#### Activity
Every record below should be printed again exactly, with its pictures removed.

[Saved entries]

::::::::::

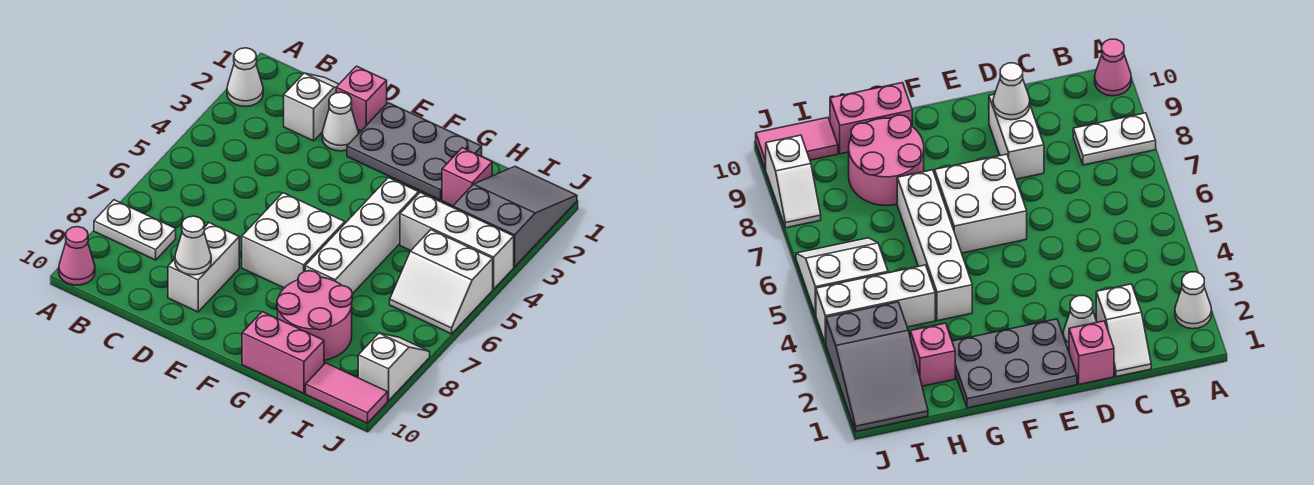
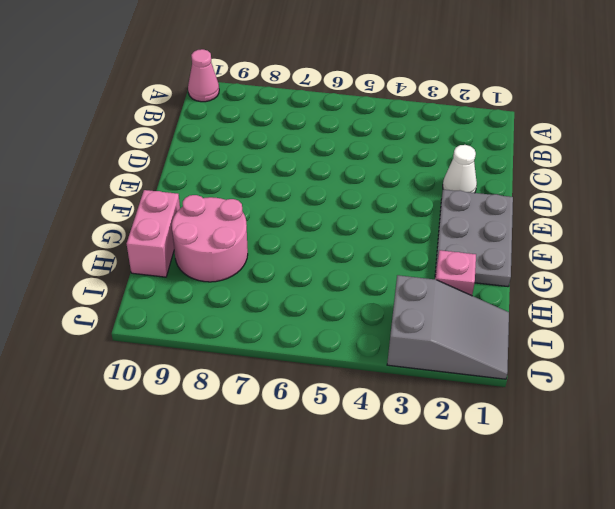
none -> white cone A2 level 1
none -> white plate A8:B8 level 1
none -> white slope C1:C2 level 1 top 2

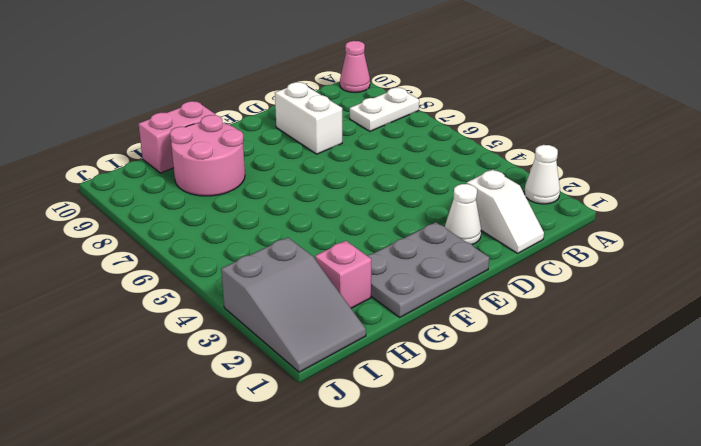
none -> pink brick D1 level 1
none -> white brick E6:F7 level 1
none -> white brick G4:G7 level 1

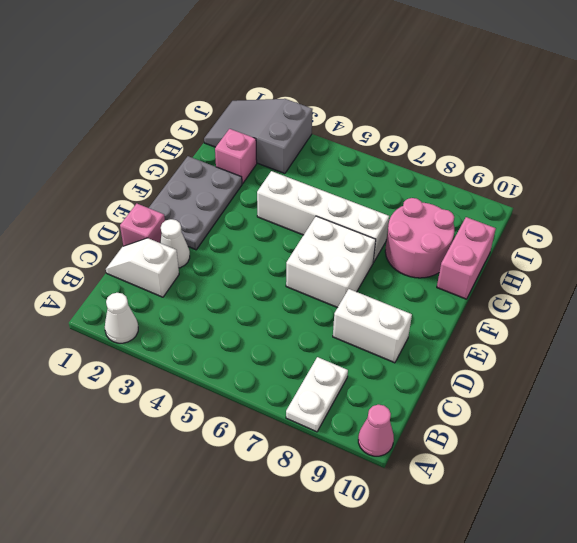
none -> white brick H4:J4 level 1
none -> white slope I5:J6 level 1 top 5
none -> pink tile I10:J10 level 1

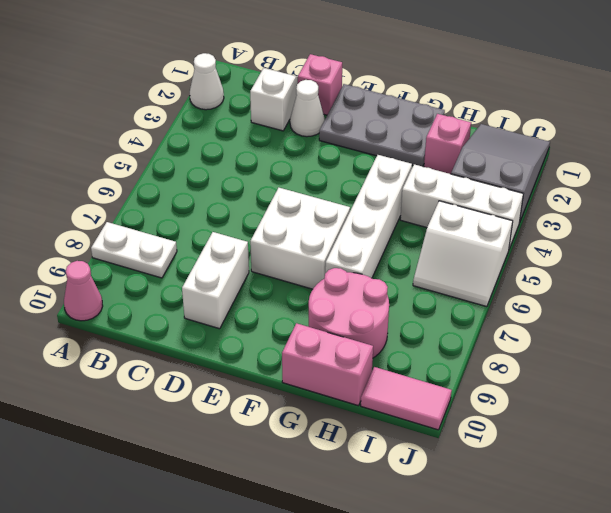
none -> white slope J8:J9 level 1 top 9
none -> white cone D9 level 2

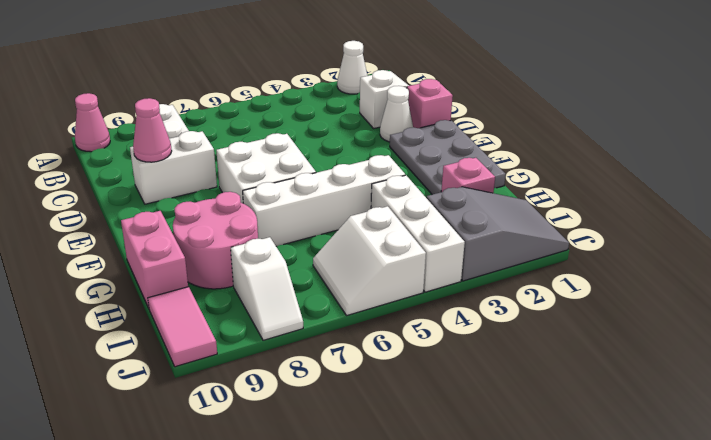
pink cone D9 level 2 -> white cone D9 level 2
white slope I8:J8 level 1 top I -> white slope J8:J9 level 1 top 9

::::::::::

#### Your solution
none -> white cone A2 level 1
none -> white plate A8:B8 level 1
none -> white slope C1:C2 level 1 top 2

none -> pink brick D1 level 1
none -> white brick E6:F7 level 1
none -> white brick G4:G7 level 1

none -> white brick H4:J4 level 1
none -> white slope I5:J6 level 1 top 5
none -> pink tile I10:J10 level 1

none -> white slope J8:J9 level 1 top 9
none -> white cone D9 level 2

pink cone D9 level 2 -> white cone D9 level 2
white slope I8:J8 level 1 top I -> white slope J8:J9 level 1 top 9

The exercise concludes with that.